A verbatim copy of the lines from the one with "C101: 680uF (GND, VBAT) -> none" through the final line below is required; print it and nothing else.

* * * * * * *

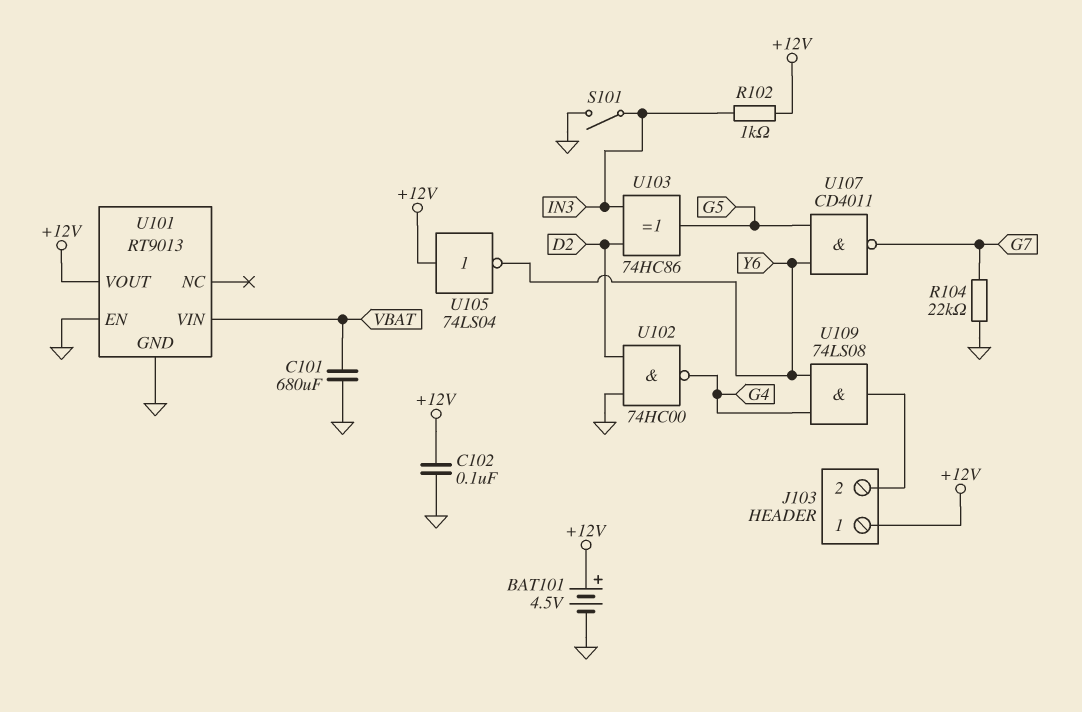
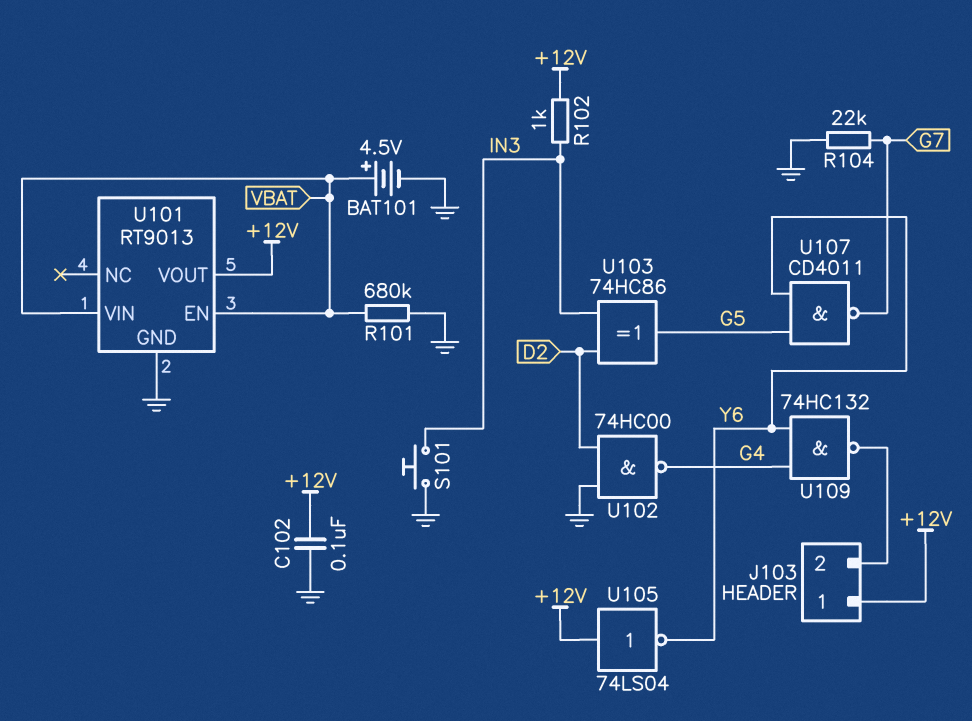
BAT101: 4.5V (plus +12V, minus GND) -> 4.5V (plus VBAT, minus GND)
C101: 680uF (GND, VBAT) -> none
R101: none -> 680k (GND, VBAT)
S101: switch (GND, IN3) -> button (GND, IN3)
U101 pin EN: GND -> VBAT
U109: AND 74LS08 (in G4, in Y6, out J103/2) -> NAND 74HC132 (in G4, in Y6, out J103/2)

* * * * * * *

● **RESPONSE BOX**:
C101: 680uF (GND, VBAT) -> none
R101: none -> 680k (GND, VBAT)
S101: switch (GND, IN3) -> button (GND, IN3)
U101 pin EN: GND -> VBAT
U109: AND 74LS08 (in G4, in Y6, out J103/2) -> NAND 74HC132 (in G4, in Y6, out J103/2)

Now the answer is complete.